START The input

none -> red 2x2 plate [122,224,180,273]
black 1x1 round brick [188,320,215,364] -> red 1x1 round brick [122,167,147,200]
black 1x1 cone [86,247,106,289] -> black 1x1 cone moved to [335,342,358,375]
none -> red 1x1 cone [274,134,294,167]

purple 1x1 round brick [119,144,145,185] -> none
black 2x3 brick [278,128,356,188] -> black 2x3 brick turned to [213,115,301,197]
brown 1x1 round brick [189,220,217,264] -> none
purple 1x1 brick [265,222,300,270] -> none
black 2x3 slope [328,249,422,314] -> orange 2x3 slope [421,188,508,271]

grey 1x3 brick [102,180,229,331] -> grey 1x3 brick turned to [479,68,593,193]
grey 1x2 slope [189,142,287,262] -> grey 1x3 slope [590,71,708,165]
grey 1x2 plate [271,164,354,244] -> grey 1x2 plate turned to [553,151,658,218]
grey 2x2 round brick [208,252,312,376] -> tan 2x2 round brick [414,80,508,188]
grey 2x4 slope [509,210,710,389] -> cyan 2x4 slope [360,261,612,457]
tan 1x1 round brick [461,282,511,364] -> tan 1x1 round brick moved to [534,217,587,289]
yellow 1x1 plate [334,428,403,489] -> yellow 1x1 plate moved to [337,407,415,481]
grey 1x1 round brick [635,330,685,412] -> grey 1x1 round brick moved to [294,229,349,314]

END The input
START The input

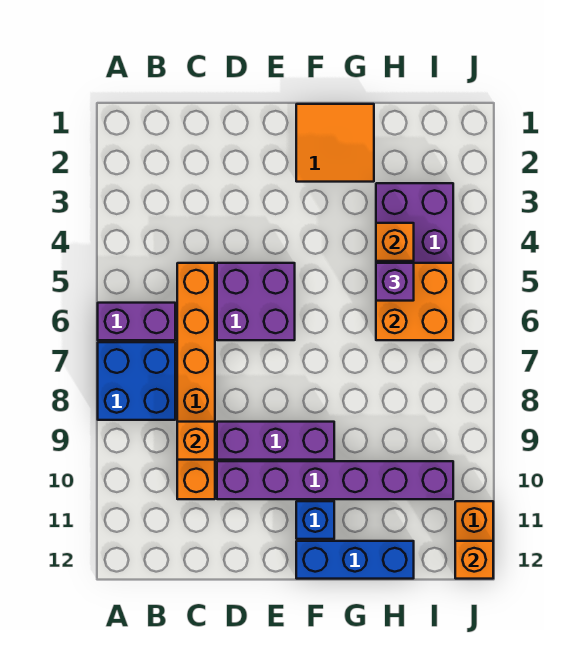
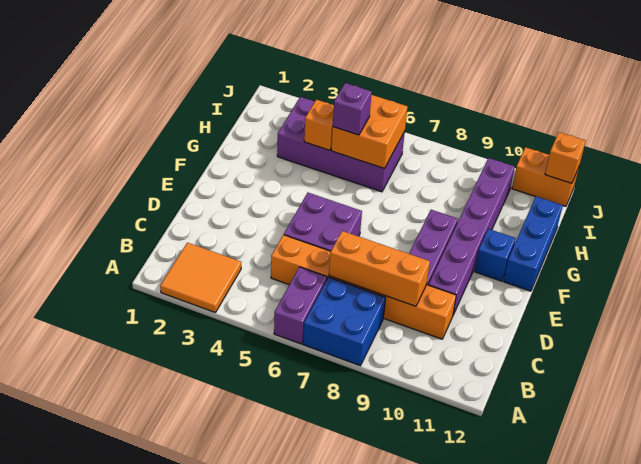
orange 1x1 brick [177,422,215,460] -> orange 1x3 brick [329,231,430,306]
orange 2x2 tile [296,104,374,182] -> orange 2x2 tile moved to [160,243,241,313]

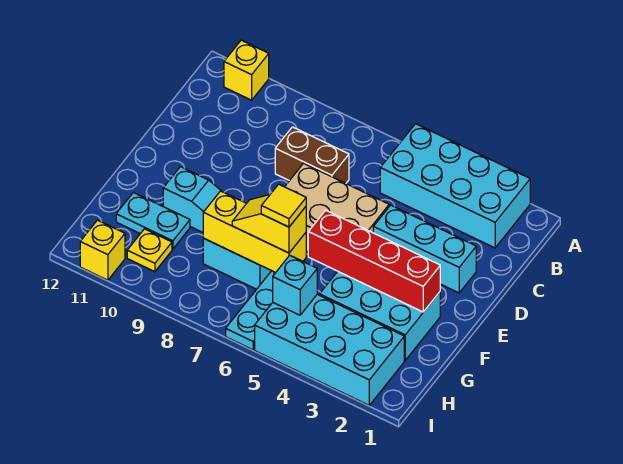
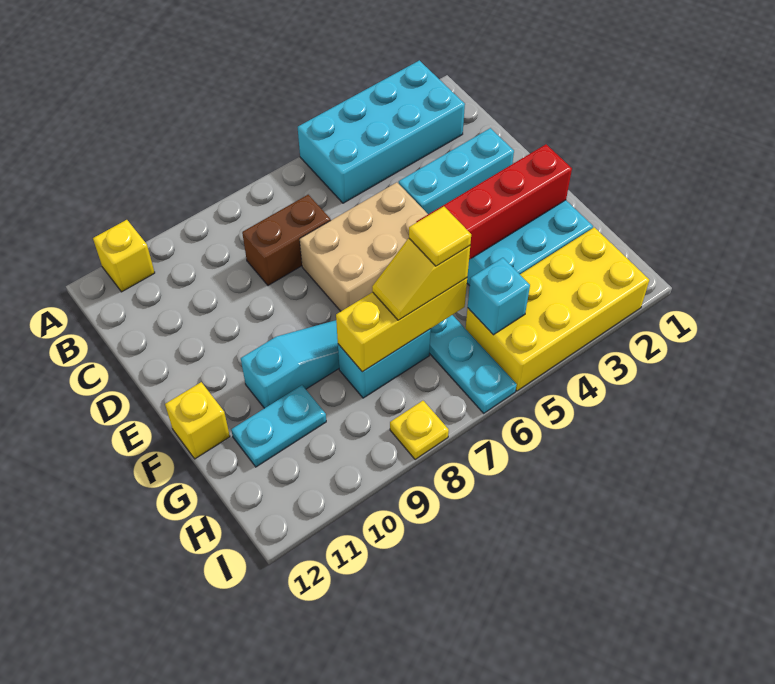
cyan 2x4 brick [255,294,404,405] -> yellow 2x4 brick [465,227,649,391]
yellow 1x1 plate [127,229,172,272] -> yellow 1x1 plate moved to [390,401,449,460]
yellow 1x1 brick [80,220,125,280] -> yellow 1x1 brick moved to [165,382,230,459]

END The input

Work instructions: From the entries above, show each line that includes the string "cyan".

Your solution:
grey 2x4 slope [509,210,710,389] -> cyan 2x4 slope [360,261,612,457]
cyan 2x4 brick [255,294,404,405] -> yellow 2x4 brick [465,227,649,391]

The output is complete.